Coordinate-based change listings:
# # # #
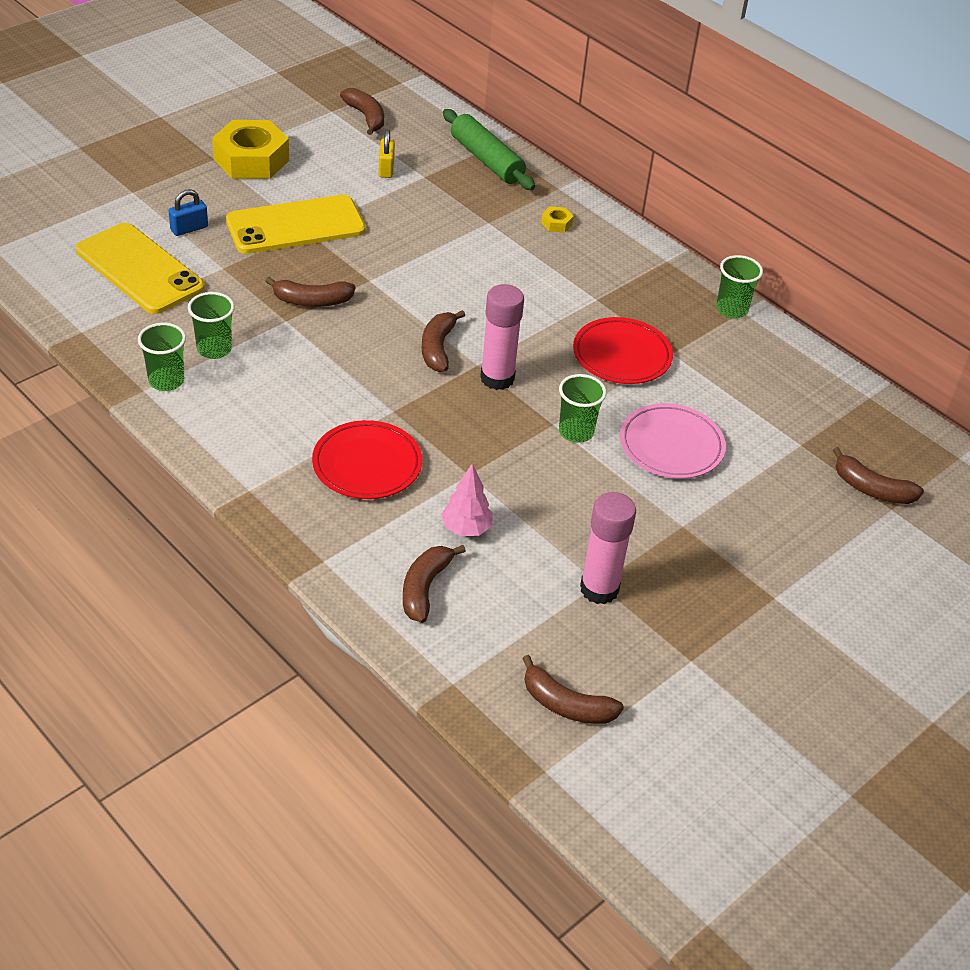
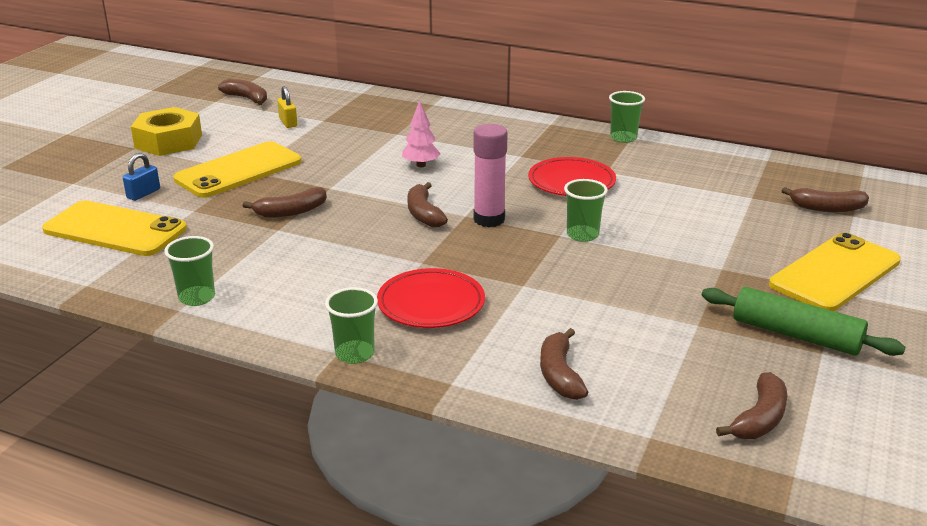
camera: 20 degrees left, 15 degrees down
(214, 349) = (226, 264): green cup -> green cup (355, 354)
(466, 529) = (555, 322): pink tree -> pink tree (421, 165)
(486, 160) = (364, 101): green rolling pin -> green rolling pin (796, 335)
(556, 223) = (450, 123): yellow nut -> none
(566, 705) = (759, 418): brown banana -> brown banana turned 60 degrees counterclockwise
(599, 589) = (702, 328): pink glue stick -> none
(671, 446) = (662, 223): pink plate -> none
(796, 575) = (835, 273): none -> yellow phone

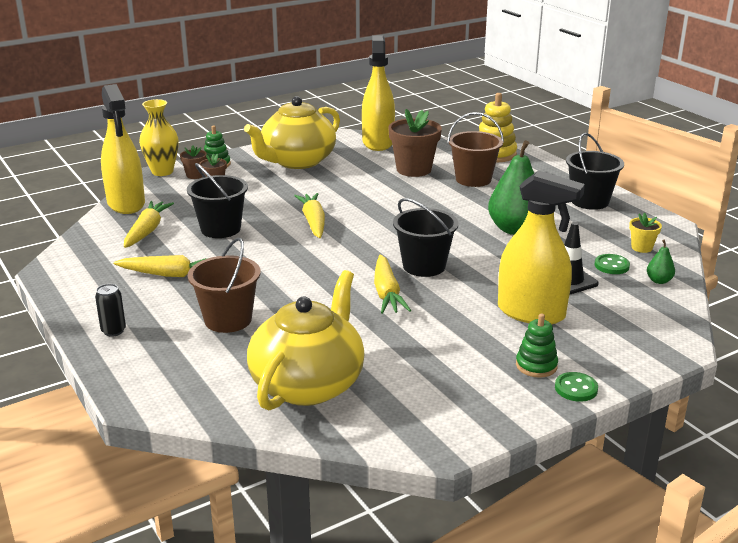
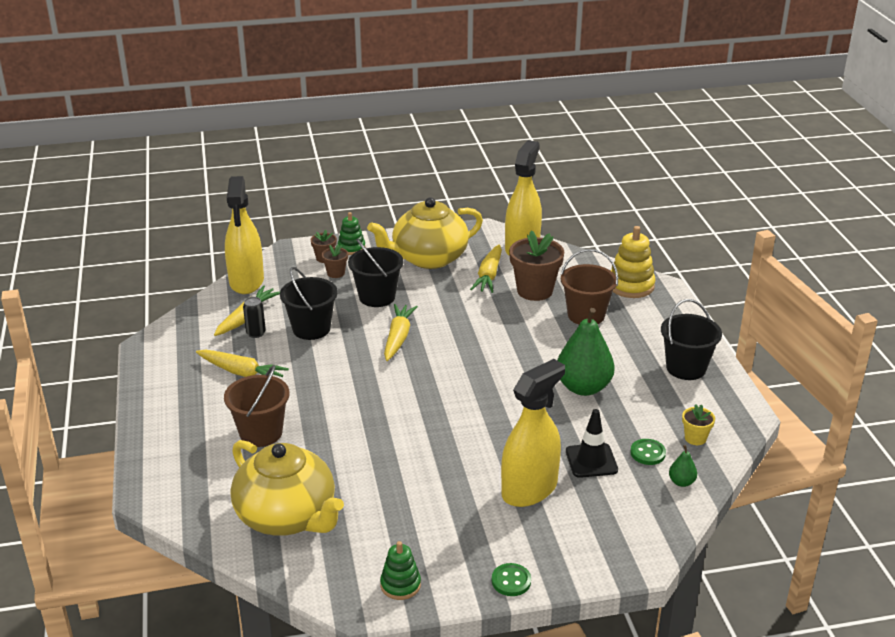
camera: 20 degrees right, 5 degrees up
(113, 331) = (164, 422): black can -> black can (256, 333)
(162, 172) = (298, 248): yellow vase -> none
(308, 384) = (287, 516): yellow teapot -> yellow teapot turned 90 degrees clockwise
(387, 293) = (413, 436): yellow carrot -> yellow carrot (489, 276)
(424, 266) = (466, 413): black bucket -> black bucket (377, 297)
(531, 313) = (529, 489): yellow spray bottle -> yellow spray bottle turned 90 degrees counterclockwise
(536, 366) = (493, 548): green stacking toy -> green stacking toy (400, 585)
# # # #
Reproduce exactly the lines above that run from the one with "(796, 575) = (835, 273): none -> yellow phone" to the one with "(308, 384) = (287, 516): yellow", both included, leaving pictures out.

- **ANSWER BOX**
(796, 575) = (835, 273): none -> yellow phone

camera: 20 degrees right, 5 degrees up
(113, 331) = (164, 422): black can -> black can (256, 333)
(162, 172) = (298, 248): yellow vase -> none
(308, 384) = (287, 516): yellow teapot -> yellow teapot turned 90 degrees clockwise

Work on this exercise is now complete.